[RECORDS TO PROCESS Boundary: Start]

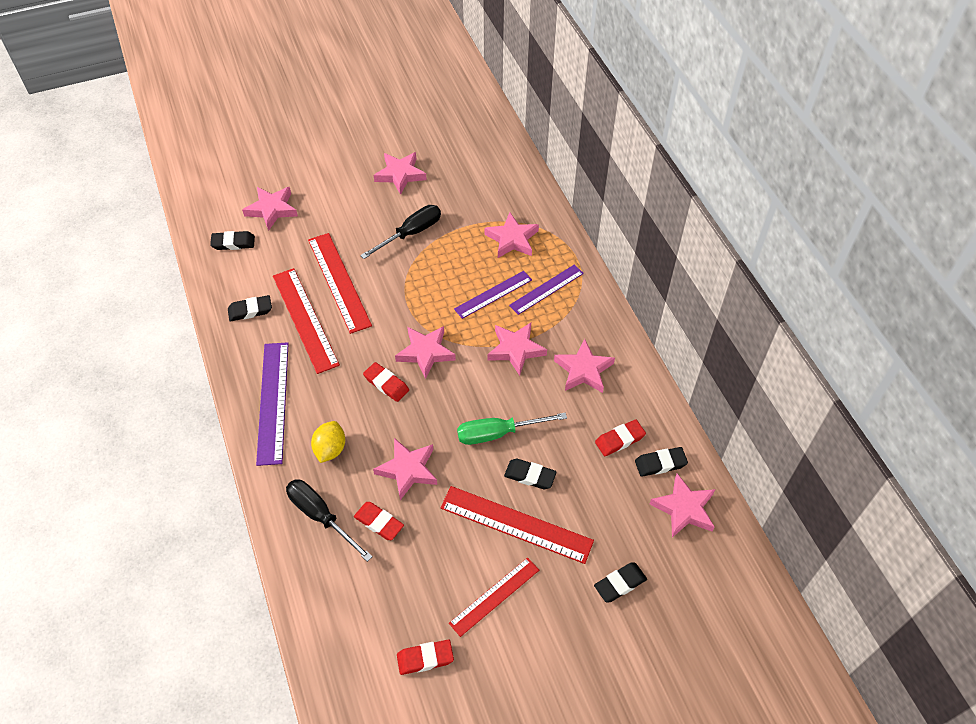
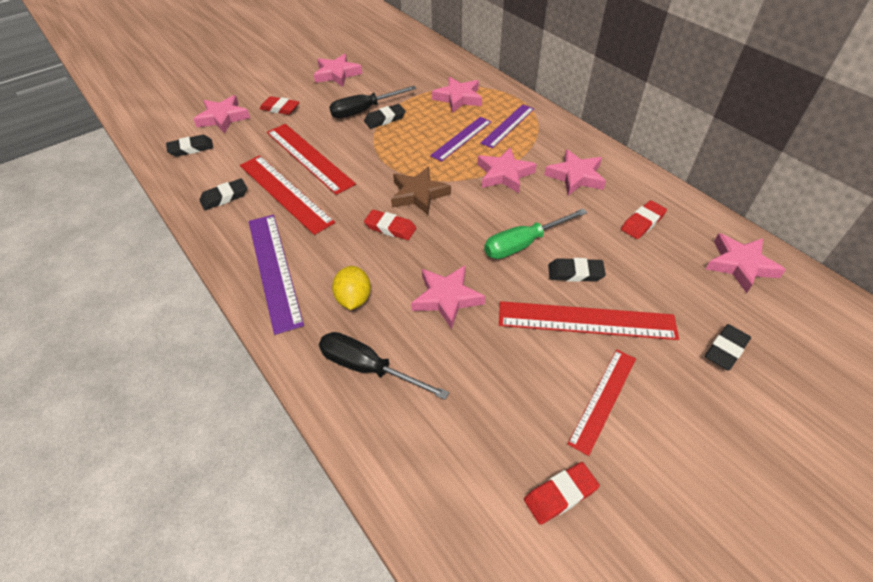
camera: 15 degrees left, 5 degrees down
(379, 522) = (437, 357): red eraser -> red eraser (280, 108)
(411, 233) = (364, 110): black screwdriver -> black screwdriver turned 150 degrees counterclockwise
(425, 353) = (418, 194): pink star -> brown star
(660, 463) = (692, 233): black eraser -> black eraser (385, 119)

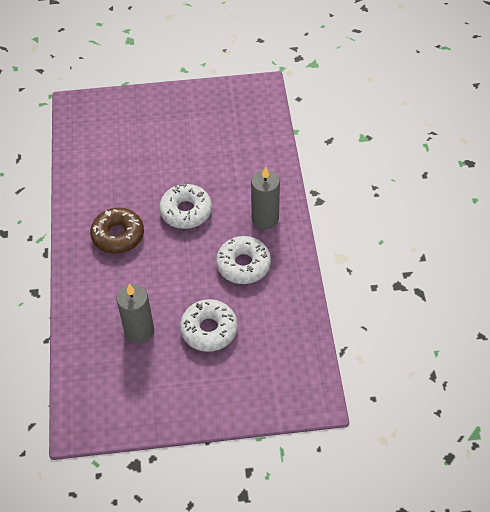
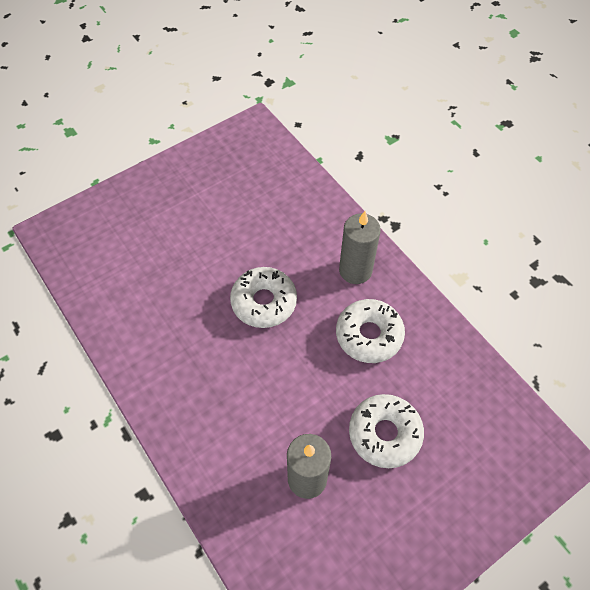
camera: 30 degrees left, 5 degrees up
(118, 235) = (203, 369): brown donut -> none

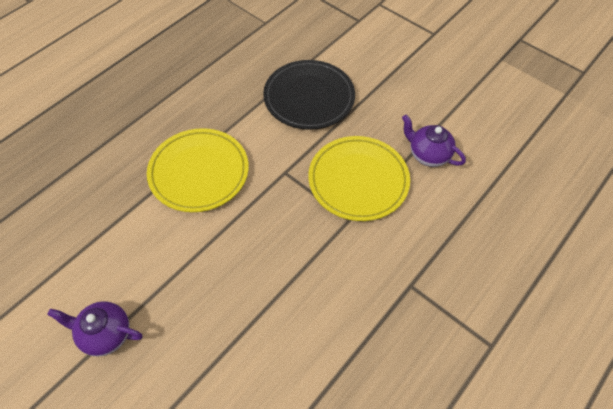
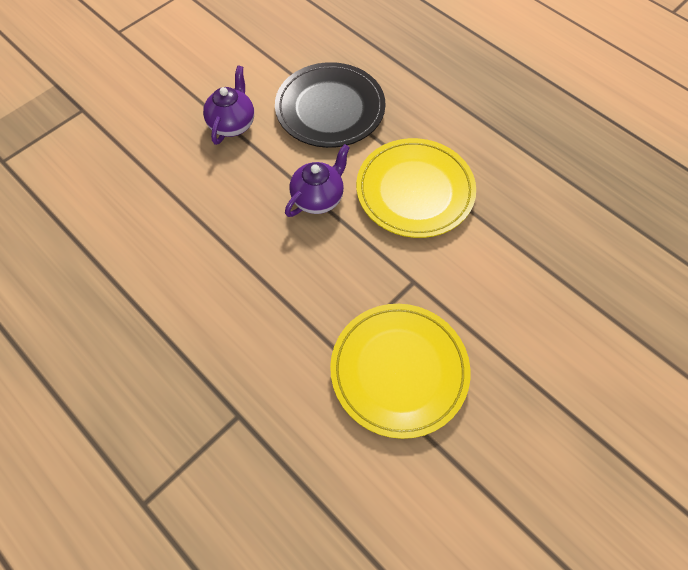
camera: 95 degrees right, 5 degrees up
(309, 97) = (545, 319): black plate -> black plate (330, 109)
(428, 155) = (443, 479): purple teapot -> purple teapot (318, 198)

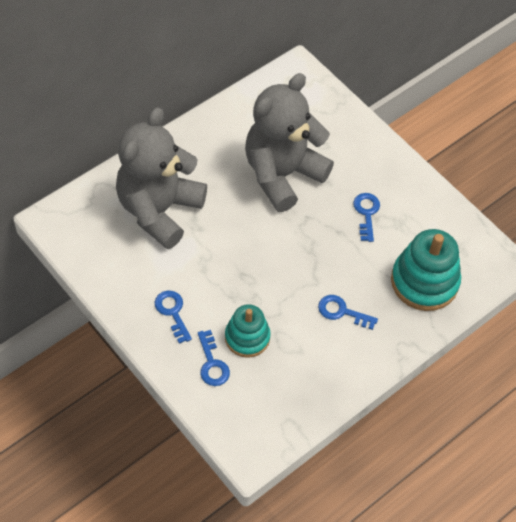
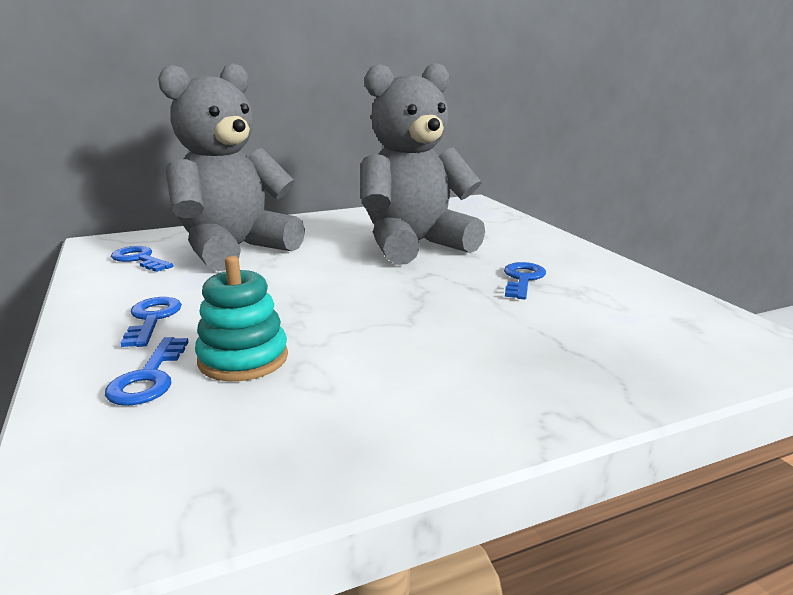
camera: 20 degrees right, 35 degrees down
(342, 312) = (440, 356): blue key -> blue key (140, 259)
(424, 282) = (614, 346): turquoise stacking toy -> none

[RECORDS TO PROCESS Boundary: End]

EXERCISE AIM
Nothing but the lines from the one containing "(309, 97) = (545, 319): black" to the last line of the records should be returned, exactly as they appear and without pictures.

ANSWER TO THIS EXERCISE
(309, 97) = (545, 319): black plate -> black plate (330, 109)
(428, 155) = (443, 479): purple teapot -> purple teapot (318, 198)

camera: 20 degrees right, 35 degrees down
(342, 312) = (440, 356): blue key -> blue key (140, 259)
(424, 282) = (614, 346): turquoise stacking toy -> none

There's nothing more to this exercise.